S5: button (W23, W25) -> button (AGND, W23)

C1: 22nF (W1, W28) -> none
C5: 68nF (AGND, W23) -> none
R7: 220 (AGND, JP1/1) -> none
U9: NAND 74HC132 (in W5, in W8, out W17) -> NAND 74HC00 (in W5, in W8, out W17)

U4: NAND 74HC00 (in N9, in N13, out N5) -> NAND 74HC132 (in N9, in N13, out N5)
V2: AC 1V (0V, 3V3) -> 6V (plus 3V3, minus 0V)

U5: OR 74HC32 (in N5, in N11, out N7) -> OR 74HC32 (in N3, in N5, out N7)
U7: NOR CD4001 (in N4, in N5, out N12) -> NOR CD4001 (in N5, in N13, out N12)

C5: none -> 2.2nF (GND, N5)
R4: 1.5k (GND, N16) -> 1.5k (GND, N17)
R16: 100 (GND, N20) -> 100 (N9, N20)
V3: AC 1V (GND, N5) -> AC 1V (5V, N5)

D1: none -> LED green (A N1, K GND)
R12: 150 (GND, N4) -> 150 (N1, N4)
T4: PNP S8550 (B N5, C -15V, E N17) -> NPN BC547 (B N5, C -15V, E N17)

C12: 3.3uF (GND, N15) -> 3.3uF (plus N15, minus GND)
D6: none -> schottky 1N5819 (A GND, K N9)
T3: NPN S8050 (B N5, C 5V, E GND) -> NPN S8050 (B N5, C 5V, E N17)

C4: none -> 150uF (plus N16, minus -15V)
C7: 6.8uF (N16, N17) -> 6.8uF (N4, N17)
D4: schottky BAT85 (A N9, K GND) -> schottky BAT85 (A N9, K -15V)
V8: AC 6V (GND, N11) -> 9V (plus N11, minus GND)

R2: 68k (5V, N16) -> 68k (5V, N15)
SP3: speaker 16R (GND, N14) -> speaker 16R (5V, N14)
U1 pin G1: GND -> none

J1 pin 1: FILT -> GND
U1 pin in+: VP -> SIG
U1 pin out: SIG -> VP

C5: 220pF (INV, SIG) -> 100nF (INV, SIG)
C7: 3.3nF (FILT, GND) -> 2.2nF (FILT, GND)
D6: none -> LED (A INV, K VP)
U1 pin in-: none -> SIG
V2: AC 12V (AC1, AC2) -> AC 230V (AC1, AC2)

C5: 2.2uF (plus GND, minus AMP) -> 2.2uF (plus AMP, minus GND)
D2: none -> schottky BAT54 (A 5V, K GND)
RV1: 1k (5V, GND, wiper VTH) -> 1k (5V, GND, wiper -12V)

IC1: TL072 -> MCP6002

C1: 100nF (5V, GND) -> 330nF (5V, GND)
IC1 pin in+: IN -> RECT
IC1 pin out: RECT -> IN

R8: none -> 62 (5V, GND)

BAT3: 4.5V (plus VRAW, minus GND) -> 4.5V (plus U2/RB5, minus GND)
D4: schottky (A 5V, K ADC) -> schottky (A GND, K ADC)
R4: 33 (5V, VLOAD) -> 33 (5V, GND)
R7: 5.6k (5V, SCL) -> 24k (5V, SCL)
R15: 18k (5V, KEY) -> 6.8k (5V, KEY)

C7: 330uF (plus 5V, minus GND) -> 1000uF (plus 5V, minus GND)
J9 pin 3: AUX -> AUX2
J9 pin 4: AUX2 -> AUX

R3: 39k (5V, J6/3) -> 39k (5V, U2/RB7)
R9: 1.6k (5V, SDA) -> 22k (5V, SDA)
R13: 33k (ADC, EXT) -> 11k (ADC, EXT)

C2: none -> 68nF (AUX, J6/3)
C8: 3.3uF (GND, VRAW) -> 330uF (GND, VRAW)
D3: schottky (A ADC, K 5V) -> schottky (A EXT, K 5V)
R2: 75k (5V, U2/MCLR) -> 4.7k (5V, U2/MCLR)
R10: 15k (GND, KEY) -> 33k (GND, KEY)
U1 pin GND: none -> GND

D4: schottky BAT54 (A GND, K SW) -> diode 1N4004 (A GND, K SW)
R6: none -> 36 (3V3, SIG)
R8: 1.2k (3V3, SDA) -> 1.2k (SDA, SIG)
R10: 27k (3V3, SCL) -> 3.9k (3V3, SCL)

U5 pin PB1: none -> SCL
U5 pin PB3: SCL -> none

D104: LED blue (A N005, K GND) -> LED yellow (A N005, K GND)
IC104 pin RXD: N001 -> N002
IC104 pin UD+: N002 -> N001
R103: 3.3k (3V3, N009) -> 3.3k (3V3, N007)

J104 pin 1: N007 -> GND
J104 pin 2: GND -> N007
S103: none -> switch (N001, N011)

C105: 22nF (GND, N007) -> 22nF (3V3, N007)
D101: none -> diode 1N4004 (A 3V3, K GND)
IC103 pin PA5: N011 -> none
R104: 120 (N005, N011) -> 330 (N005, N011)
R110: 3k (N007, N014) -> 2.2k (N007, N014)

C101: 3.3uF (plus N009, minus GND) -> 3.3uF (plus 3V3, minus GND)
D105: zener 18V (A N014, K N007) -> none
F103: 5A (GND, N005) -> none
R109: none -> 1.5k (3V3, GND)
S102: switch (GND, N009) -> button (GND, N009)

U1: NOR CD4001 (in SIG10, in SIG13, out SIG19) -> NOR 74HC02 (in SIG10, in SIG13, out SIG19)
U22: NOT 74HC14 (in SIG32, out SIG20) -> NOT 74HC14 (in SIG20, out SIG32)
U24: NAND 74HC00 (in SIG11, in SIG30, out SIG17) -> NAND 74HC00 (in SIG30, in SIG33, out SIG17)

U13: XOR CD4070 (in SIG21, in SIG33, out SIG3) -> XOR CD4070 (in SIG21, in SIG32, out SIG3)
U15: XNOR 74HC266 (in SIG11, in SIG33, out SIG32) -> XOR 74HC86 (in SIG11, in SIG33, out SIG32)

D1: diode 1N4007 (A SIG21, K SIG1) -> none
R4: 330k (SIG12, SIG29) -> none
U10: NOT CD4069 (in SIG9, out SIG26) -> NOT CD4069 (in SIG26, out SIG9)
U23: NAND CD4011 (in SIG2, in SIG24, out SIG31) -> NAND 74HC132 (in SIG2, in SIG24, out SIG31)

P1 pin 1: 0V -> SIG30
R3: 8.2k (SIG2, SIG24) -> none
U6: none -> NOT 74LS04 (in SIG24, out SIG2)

Prompt -> Set down exactly the lines above, from the one containing "S103: none -> switch (N001, N011)" to the final line of the material, with both ends kept and no other lines.

Exercise output ->
S103: none -> switch (N001, N011)

C105: 22nF (GND, N007) -> 22nF (3V3, N007)
D101: none -> diode 1N4004 (A 3V3, K GND)
IC103 pin PA5: N011 -> none
R104: 120 (N005, N011) -> 330 (N005, N011)
R110: 3k (N007, N014) -> 2.2k (N007, N014)

C101: 3.3uF (plus N009, minus GND) -> 3.3uF (plus 3V3, minus GND)
D105: zener 18V (A N014, K N007) -> none
F103: 5A (GND, N005) -> none
R109: none -> 1.5k (3V3, GND)
S102: switch (GND, N009) -> button (GND, N009)

U1: NOR CD4001 (in SIG10, in SIG13, out SIG19) -> NOR 74HC02 (in SIG10, in SIG13, out SIG19)
U22: NOT 74HC14 (in SIG32, out SIG20) -> NOT 74HC14 (in SIG20, out SIG32)
U24: NAND 74HC00 (in SIG11, in SIG30, out SIG17) -> NAND 74HC00 (in SIG30, in SIG33, out SIG17)

U13: XOR CD4070 (in SIG21, in SIG33, out SIG3) -> XOR CD4070 (in SIG21, in SIG32, out SIG3)
U15: XNOR 74HC266 (in SIG11, in SIG33, out SIG32) -> XOR 74HC86 (in SIG11, in SIG33, out SIG32)

D1: diode 1N4007 (A SIG21, K SIG1) -> none
R4: 330k (SIG12, SIG29) -> none
U10: NOT CD4069 (in SIG9, out SIG26) -> NOT CD4069 (in SIG26, out SIG9)
U23: NAND CD4011 (in SIG2, in SIG24, out SIG31) -> NAND 74HC132 (in SIG2, in SIG24, out SIG31)

P1 pin 1: 0V -> SIG30
R3: 8.2k (SIG2, SIG24) -> none
U6: none -> NOT 74LS04 (in SIG24, out SIG2)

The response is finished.